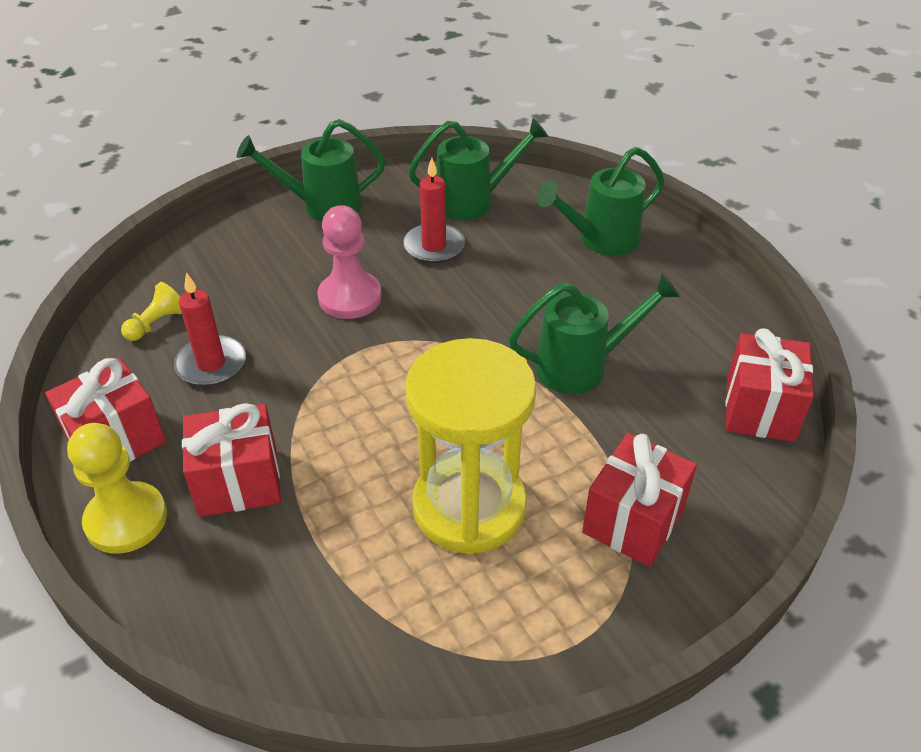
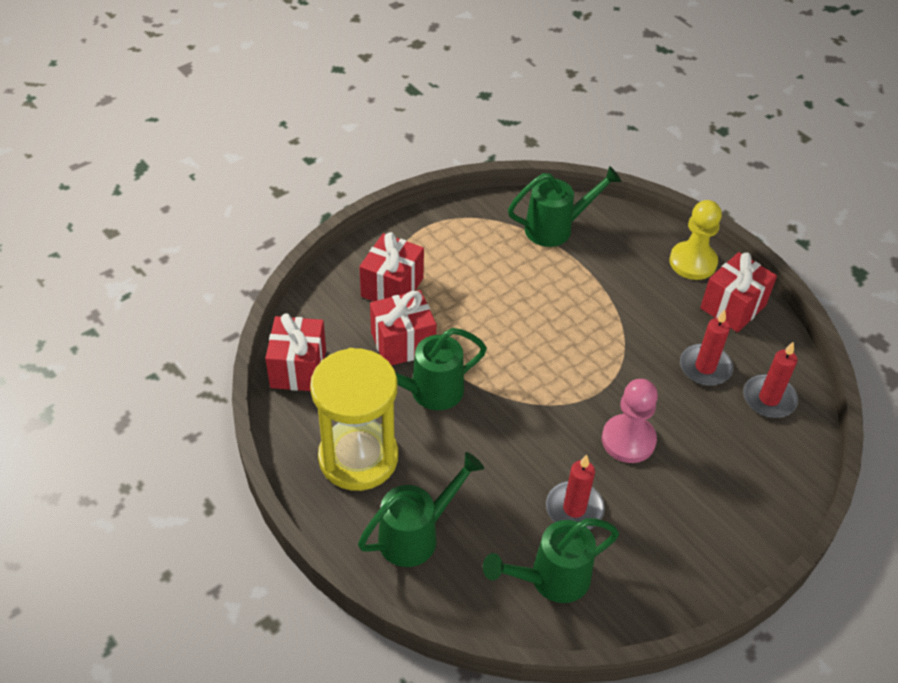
camera: 170 degrees right, 5 degrees up
(157, 323) = (769, 399): yellow pawn -> red candle
(238, 482) = (639, 288): red gift -> red gift (403, 343)
(322, 206) = (702, 555): green watering can -> green watering can (556, 228)
(469, 507) = (493, 286): yellow hourglass -> yellow hourglass (358, 457)

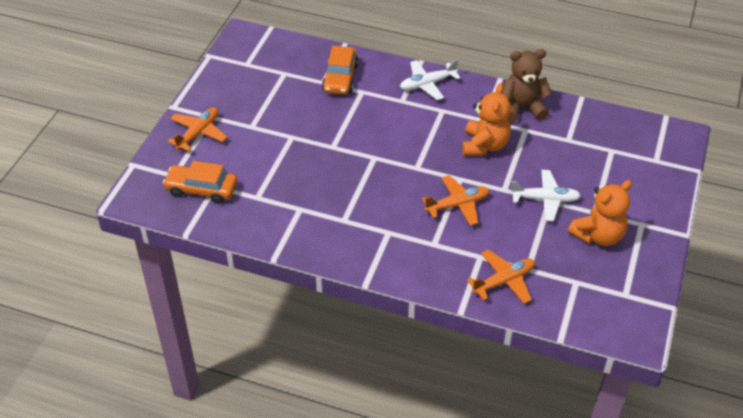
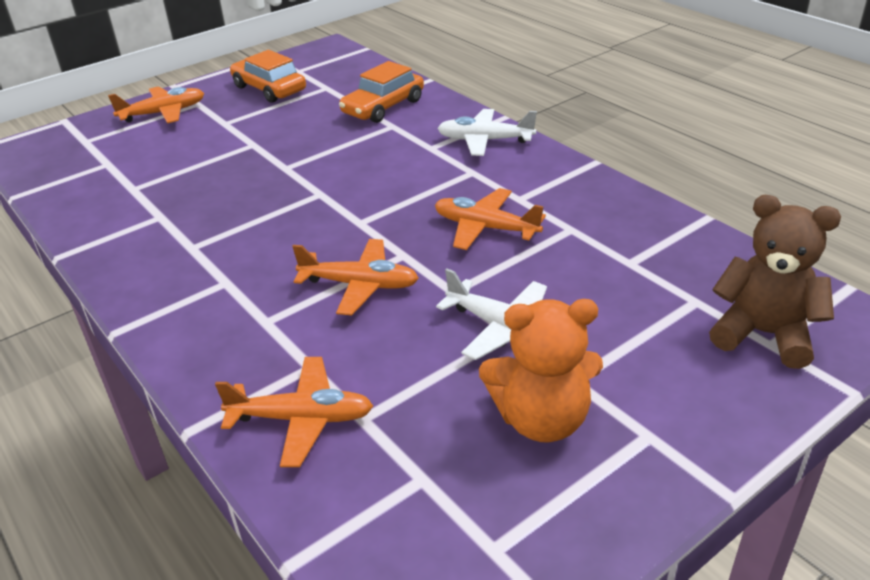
camera: 35 degrees right, 10 degrees down
(201, 189) = (90, 162): orange car -> orange car (269, 89)
(484, 146) = (485, 228): orange teddy bear -> orange plane
(522, 108) = (593, 202): brown teddy bear -> brown teddy bear (763, 334)

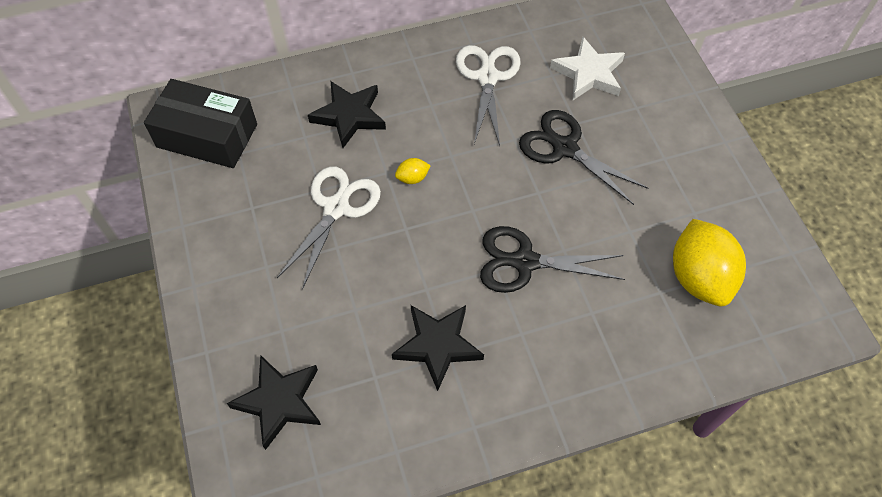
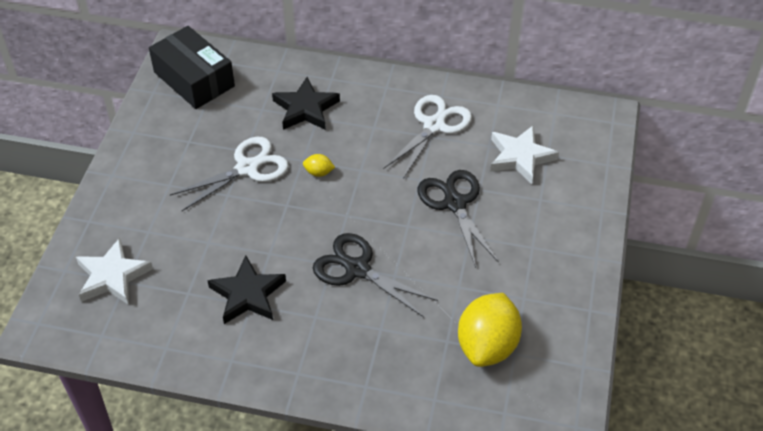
camera: 30 degrees right, 10 degrees down
(279, 402) = (112, 276): black star -> white star

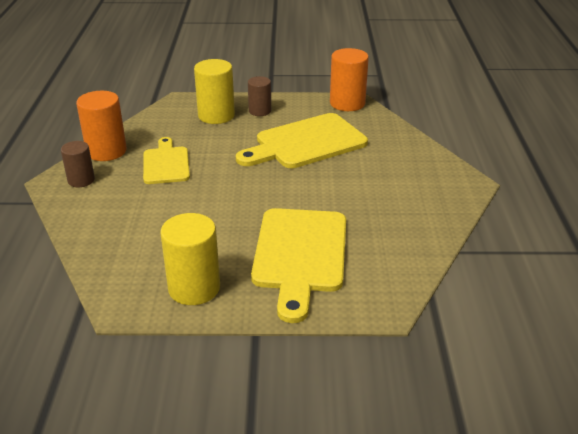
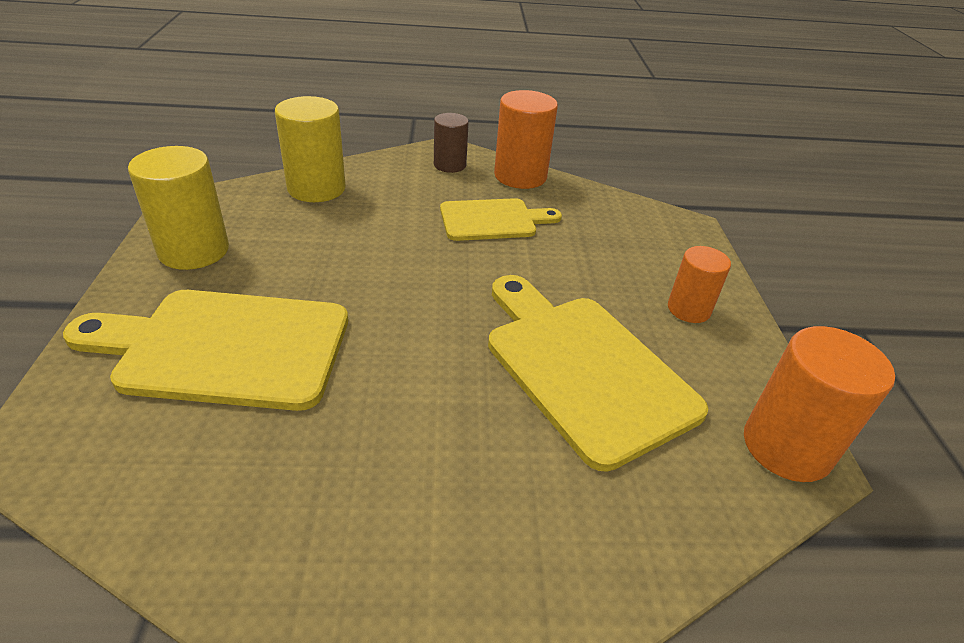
camera: 85 degrees right, 5 degrees up
(216, 115) = (651, 261): yellow cylinder -> yellow cylinder (316, 188)
(260, 111) = (688, 309): brown cylinder -> orange cylinder

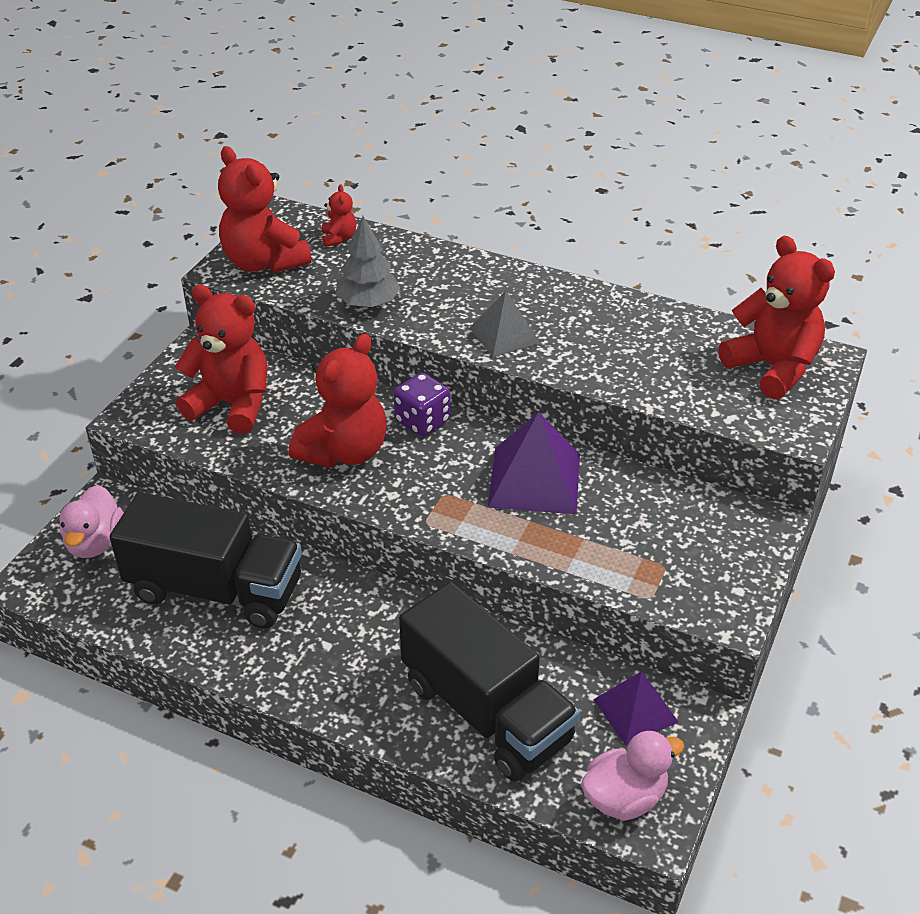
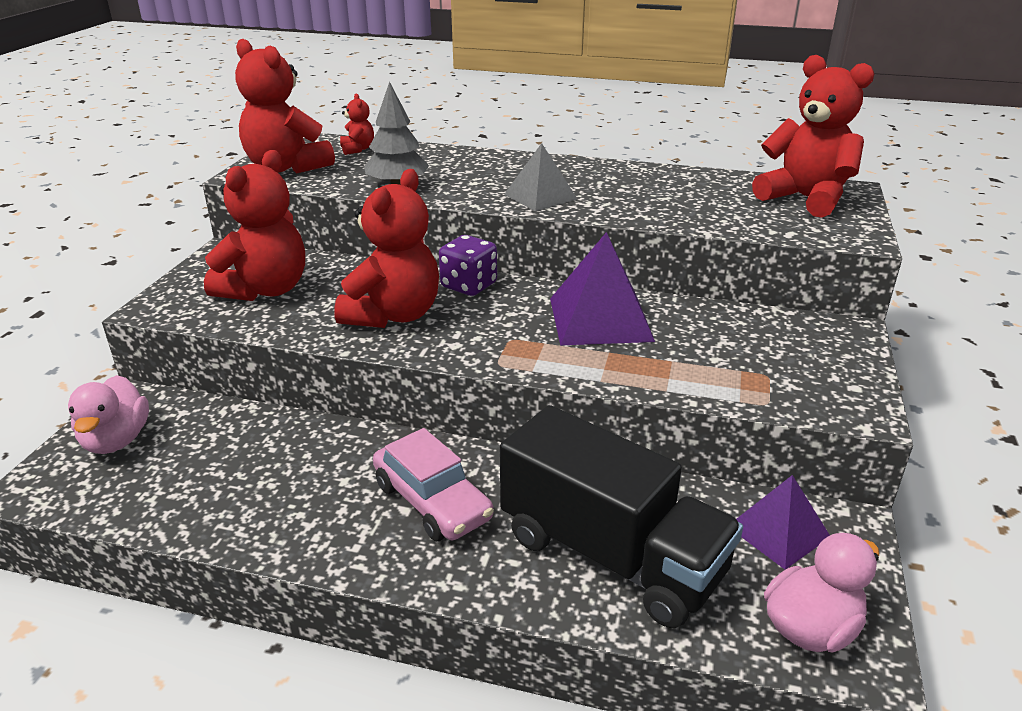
camera: 10 degrees left, 10 degrees down
(215, 589) = (263, 470): black truck -> none
(232, 405) = (265, 290): red teddy bear -> red teddy bear turned 105 degrees clockwise
(351, 640) = (432, 501): none -> pink car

→ DIRECTIONS: Which lines in the data above hold the word "orange"? Return each of them.

→ TASK RESPONSE:
(201, 189) = (90, 162): orange car -> orange car (269, 89)
(484, 146) = (485, 228): orange teddy bear -> orange plane
(260, 111) = (688, 309): brown cylinder -> orange cylinder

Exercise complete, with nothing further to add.